Work task: Write all entries out exactly, images excluded.
#### Data for processing
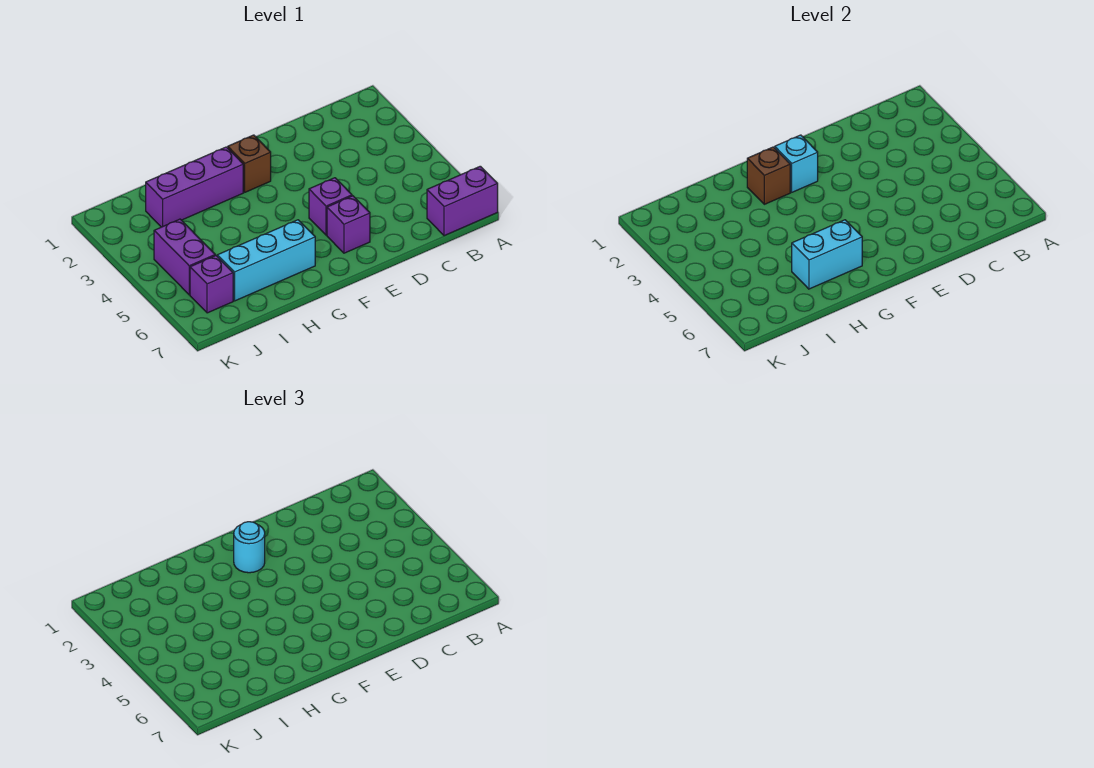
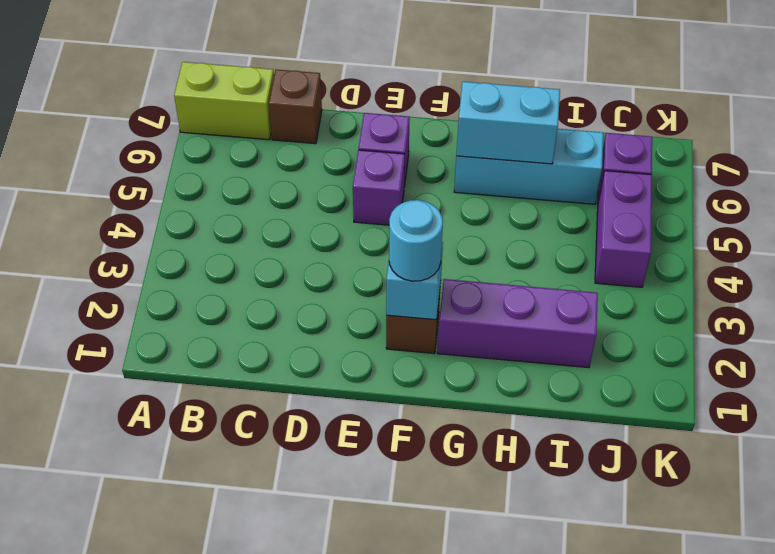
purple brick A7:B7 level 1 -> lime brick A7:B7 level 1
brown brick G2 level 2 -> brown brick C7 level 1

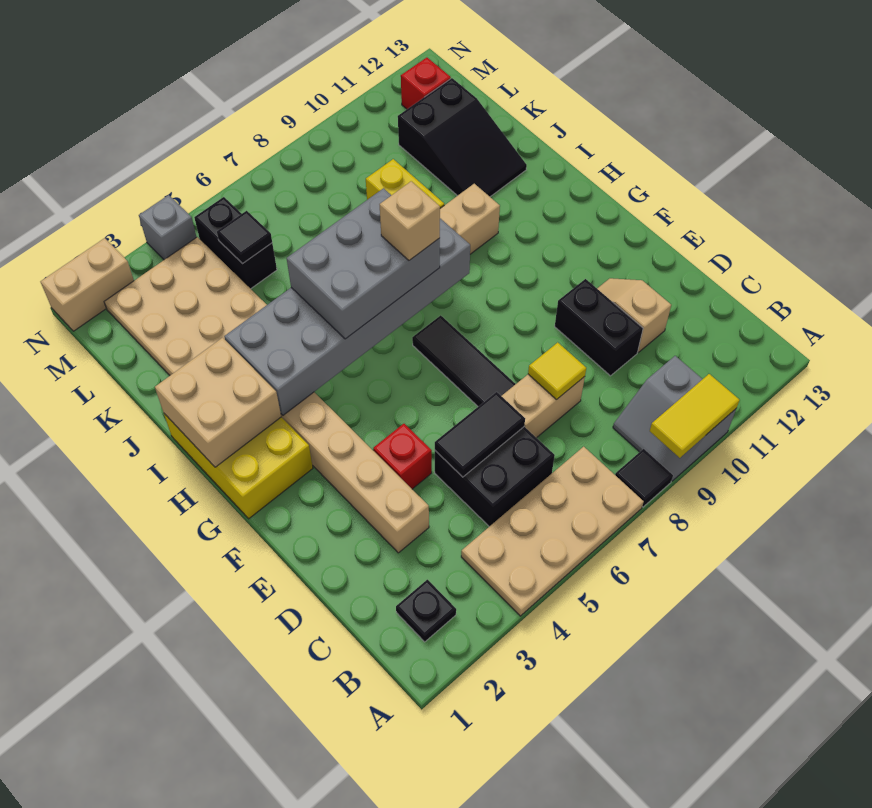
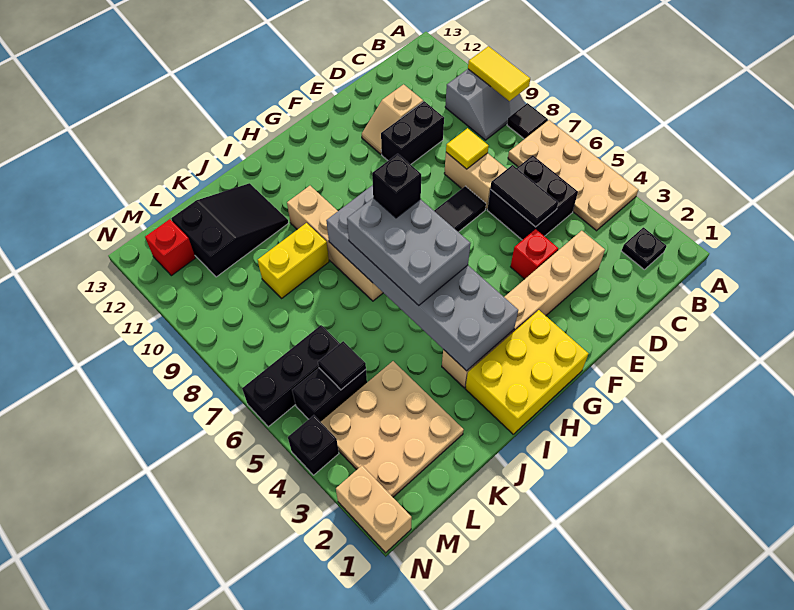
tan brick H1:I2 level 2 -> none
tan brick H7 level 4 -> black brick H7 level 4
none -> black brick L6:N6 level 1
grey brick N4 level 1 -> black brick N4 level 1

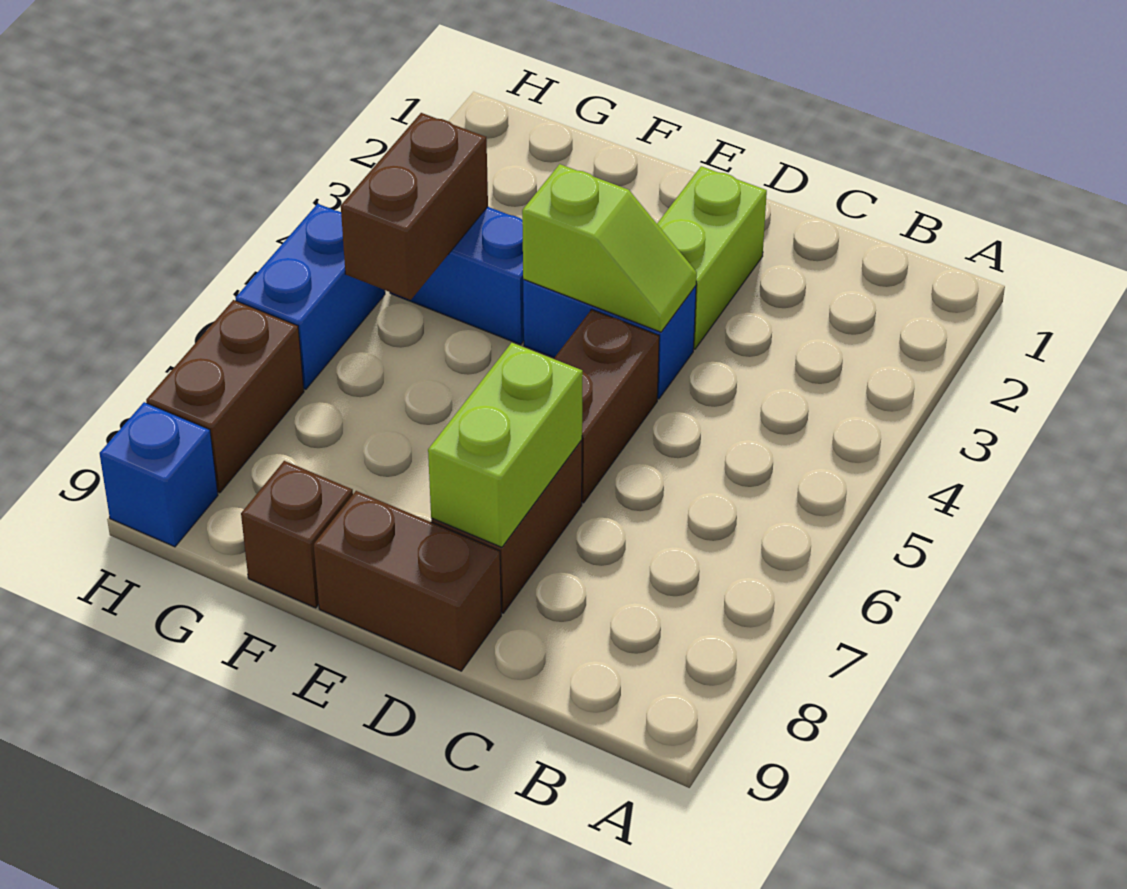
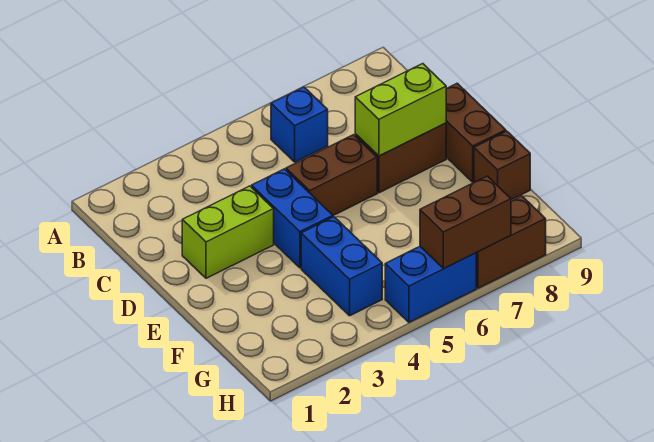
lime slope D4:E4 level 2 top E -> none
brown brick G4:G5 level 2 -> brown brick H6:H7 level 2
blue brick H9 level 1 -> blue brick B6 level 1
########
Answer space:
purple brick A7:B7 level 1 -> lime brick A7:B7 level 1
brown brick G2 level 2 -> brown brick C7 level 1

tan brick H1:I2 level 2 -> none
tan brick H7 level 4 -> black brick H7 level 4
none -> black brick L6:N6 level 1
grey brick N4 level 1 -> black brick N4 level 1

lime slope D4:E4 level 2 top E -> none
brown brick G4:G5 level 2 -> brown brick H6:H7 level 2
blue brick H9 level 1 -> blue brick B6 level 1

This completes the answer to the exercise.